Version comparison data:
|---|

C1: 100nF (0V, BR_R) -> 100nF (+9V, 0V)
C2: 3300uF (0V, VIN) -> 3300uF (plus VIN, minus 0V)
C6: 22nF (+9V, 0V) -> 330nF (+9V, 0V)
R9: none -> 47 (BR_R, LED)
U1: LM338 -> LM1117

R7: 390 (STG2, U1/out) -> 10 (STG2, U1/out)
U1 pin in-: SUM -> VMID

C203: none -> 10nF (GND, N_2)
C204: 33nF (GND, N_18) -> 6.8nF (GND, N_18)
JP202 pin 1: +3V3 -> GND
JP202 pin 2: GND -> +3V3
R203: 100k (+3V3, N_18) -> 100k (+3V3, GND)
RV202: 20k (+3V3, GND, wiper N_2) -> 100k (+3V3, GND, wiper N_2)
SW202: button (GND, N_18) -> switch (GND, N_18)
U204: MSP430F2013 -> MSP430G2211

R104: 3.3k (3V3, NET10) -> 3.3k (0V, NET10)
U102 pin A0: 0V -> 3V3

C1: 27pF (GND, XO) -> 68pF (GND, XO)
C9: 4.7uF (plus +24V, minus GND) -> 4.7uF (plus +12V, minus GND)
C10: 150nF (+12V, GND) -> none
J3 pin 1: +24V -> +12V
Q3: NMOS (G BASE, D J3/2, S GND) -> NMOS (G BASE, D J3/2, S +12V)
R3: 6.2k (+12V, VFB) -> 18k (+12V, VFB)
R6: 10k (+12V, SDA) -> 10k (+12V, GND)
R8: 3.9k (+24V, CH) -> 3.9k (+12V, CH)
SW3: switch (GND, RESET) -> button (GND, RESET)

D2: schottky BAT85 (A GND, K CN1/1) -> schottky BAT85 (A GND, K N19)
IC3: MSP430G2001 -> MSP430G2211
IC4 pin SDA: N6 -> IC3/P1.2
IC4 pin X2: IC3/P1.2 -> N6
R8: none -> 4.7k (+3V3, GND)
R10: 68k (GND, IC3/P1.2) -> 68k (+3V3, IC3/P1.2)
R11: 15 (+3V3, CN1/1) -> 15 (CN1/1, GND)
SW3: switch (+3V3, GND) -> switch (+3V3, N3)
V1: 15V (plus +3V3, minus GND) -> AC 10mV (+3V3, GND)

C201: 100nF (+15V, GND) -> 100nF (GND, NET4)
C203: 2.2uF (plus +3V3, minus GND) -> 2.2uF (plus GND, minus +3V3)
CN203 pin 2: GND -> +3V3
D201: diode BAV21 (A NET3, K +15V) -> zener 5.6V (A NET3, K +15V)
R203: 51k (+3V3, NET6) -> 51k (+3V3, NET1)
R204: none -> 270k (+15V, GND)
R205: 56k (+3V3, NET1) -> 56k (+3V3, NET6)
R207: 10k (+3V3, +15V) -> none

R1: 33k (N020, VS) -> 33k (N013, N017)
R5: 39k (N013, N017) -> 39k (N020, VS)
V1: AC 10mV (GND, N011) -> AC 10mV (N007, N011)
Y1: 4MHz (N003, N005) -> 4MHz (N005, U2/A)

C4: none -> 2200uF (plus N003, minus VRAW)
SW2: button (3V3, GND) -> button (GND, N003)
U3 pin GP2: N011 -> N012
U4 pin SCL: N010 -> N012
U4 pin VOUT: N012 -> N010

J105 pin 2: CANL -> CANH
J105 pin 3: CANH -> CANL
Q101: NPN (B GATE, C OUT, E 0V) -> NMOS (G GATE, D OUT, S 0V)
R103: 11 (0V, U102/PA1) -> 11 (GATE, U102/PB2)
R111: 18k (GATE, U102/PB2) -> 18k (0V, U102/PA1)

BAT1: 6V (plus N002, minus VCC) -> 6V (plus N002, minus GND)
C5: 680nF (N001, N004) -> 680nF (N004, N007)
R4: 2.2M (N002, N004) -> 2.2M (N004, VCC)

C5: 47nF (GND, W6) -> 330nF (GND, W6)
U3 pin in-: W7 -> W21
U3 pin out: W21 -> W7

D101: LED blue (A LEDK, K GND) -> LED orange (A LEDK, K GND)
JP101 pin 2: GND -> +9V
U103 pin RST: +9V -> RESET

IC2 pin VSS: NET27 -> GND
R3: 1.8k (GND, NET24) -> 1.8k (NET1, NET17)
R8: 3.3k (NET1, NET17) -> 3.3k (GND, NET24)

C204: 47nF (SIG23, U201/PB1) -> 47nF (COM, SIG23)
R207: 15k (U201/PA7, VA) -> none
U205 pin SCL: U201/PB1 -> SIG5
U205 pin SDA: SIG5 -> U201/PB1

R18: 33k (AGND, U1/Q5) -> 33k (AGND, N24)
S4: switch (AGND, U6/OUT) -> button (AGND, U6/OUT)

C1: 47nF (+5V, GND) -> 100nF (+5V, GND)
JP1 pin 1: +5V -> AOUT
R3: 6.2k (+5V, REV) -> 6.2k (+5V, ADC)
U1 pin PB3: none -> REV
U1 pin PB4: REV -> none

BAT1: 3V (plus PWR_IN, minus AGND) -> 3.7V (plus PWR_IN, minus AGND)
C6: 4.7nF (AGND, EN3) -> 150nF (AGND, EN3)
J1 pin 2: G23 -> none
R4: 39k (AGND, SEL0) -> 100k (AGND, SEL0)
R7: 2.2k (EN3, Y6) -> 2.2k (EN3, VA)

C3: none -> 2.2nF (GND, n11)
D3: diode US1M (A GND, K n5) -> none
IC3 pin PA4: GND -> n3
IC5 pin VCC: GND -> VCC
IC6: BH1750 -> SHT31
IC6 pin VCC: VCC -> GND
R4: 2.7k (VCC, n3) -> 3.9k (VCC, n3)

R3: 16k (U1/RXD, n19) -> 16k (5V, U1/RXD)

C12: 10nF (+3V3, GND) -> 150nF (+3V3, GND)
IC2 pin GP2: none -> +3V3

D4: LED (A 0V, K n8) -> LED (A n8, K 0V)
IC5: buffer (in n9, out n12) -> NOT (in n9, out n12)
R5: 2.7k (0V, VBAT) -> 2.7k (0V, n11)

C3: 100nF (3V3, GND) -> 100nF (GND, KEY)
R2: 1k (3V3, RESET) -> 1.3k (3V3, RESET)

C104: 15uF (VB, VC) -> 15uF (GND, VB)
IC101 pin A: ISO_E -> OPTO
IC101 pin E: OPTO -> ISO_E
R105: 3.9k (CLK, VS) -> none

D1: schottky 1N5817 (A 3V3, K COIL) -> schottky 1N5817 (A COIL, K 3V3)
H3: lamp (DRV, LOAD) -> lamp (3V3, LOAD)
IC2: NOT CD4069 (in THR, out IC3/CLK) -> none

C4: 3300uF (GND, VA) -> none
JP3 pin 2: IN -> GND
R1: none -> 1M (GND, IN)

|---|

— Exercise goal —
When the line with "SW3: switch (GND, RESET)" is reached in the data above, start copying there, and copy each line exactly until the line with "SW2: button (3V3, GND) -> button (GND, N003)" has been copied; copy nothing else.

— Output below —
SW3: switch (GND, RESET) -> button (GND, RESET)

D2: schottky BAT85 (A GND, K CN1/1) -> schottky BAT85 (A GND, K N19)
IC3: MSP430G2001 -> MSP430G2211
IC4 pin SDA: N6 -> IC3/P1.2
IC4 pin X2: IC3/P1.2 -> N6
R8: none -> 4.7k (+3V3, GND)
R10: 68k (GND, IC3/P1.2) -> 68k (+3V3, IC3/P1.2)
R11: 15 (+3V3, CN1/1) -> 15 (CN1/1, GND)
SW3: switch (+3V3, GND) -> switch (+3V3, N3)
V1: 15V (plus +3V3, minus GND) -> AC 10mV (+3V3, GND)

C201: 100nF (+15V, GND) -> 100nF (GND, NET4)
C203: 2.2uF (plus +3V3, minus GND) -> 2.2uF (plus GND, minus +3V3)
CN203 pin 2: GND -> +3V3
D201: diode BAV21 (A NET3, K +15V) -> zener 5.6V (A NET3, K +15V)
R203: 51k (+3V3, NET6) -> 51k (+3V3, NET1)
R204: none -> 270k (+15V, GND)
R205: 56k (+3V3, NET1) -> 56k (+3V3, NET6)
R207: 10k (+3V3, +15V) -> none

R1: 33k (N020, VS) -> 33k (N013, N017)
R5: 39k (N013, N017) -> 39k (N020, VS)
V1: AC 10mV (GND, N011) -> AC 10mV (N007, N011)
Y1: 4MHz (N003, N005) -> 4MHz (N005, U2/A)

C4: none -> 2200uF (plus N003, minus VRAW)
SW2: button (3V3, GND) -> button (GND, N003)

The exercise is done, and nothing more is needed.